Exercise instructions
Give the data again in full, with every character unchanged.

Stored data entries
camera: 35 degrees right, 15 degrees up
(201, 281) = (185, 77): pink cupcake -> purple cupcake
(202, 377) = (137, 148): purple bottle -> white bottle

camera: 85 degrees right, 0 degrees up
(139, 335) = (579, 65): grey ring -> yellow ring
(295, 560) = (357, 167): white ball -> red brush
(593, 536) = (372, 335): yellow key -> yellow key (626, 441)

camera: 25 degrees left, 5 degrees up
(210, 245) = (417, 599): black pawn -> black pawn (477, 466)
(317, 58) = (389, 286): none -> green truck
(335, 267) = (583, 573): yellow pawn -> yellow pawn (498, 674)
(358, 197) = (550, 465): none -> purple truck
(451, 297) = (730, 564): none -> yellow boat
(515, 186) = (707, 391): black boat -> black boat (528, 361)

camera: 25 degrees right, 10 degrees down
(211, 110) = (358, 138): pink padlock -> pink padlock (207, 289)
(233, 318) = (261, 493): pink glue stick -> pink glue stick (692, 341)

Solution to this exercise
camera: 35 degrees right, 15 degrees up
(201, 281) = (185, 77): pink cupcake -> purple cupcake
(202, 377) = (137, 148): purple bottle -> white bottle

camera: 85 degrees right, 0 degrees up
(139, 335) = (579, 65): grey ring -> yellow ring
(295, 560) = (357, 167): white ball -> red brush
(593, 536) = (372, 335): yellow key -> yellow key (626, 441)

camera: 25 degrees left, 5 degrees up
(210, 245) = (417, 599): black pawn -> black pawn (477, 466)
(317, 58) = (389, 286): none -> green truck
(335, 267) = (583, 573): yellow pawn -> yellow pawn (498, 674)
(358, 197) = (550, 465): none -> purple truck
(451, 297) = (730, 564): none -> yellow boat
(515, 186) = (707, 391): black boat -> black boat (528, 361)

camera: 25 degrees right, 10 degrees down
(211, 110) = (358, 138): pink padlock -> pink padlock (207, 289)
(233, 318) = (261, 493): pink glue stick -> pink glue stick (692, 341)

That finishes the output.